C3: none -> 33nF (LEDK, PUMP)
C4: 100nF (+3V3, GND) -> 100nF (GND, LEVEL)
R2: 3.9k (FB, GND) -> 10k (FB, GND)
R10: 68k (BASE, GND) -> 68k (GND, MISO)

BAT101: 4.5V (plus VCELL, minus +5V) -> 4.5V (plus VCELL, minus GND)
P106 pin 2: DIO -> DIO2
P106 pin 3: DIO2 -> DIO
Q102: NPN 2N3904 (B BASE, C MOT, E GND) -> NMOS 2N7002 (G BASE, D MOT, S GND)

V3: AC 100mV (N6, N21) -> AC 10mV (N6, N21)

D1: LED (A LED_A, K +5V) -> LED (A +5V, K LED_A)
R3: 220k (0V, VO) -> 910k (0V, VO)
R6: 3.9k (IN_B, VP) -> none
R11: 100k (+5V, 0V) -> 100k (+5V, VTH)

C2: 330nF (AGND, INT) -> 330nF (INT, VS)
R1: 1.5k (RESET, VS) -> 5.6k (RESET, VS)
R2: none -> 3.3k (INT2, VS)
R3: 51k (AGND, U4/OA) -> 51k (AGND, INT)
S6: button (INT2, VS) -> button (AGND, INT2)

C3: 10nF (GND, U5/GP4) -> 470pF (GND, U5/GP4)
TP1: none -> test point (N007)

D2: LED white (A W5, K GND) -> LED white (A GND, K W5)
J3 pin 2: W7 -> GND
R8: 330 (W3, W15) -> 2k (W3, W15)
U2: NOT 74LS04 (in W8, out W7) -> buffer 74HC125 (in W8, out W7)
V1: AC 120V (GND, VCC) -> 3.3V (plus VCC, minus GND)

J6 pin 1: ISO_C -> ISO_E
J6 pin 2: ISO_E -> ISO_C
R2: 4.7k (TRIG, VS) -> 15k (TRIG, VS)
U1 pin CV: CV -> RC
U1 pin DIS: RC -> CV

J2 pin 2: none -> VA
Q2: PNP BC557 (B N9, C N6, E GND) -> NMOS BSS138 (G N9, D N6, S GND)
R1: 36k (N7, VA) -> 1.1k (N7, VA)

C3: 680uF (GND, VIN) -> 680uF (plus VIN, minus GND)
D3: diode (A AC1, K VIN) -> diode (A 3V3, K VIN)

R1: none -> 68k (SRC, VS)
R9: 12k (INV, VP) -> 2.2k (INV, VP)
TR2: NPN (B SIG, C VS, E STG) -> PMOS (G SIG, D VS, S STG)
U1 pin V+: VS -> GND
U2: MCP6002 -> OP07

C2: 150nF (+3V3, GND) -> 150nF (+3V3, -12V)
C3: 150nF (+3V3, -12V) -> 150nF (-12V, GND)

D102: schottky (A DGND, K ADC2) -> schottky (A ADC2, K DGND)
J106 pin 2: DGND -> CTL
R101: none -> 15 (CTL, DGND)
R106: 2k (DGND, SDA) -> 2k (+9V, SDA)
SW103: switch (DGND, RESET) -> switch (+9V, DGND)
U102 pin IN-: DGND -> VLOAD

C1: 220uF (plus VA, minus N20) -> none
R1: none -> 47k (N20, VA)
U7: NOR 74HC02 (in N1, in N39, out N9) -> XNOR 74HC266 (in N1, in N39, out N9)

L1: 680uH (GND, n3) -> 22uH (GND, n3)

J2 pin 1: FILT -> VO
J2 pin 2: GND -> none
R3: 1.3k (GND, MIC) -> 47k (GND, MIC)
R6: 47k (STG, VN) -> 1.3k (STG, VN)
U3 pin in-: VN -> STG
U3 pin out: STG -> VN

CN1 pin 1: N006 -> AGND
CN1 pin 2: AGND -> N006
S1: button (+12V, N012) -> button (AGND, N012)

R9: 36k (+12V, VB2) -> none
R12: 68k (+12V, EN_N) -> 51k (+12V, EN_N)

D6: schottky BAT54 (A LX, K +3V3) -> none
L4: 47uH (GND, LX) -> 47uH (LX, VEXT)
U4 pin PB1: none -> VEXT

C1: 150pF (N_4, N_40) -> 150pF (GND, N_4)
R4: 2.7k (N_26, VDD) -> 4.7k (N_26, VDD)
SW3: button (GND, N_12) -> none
===============
### Problem to work on
Identify each line of the material where the word "VEXT" shows up, and copy it.

### Answer below
L4: 47uH (GND, LX) -> 47uH (LX, VEXT)
U4 pin PB1: none -> VEXT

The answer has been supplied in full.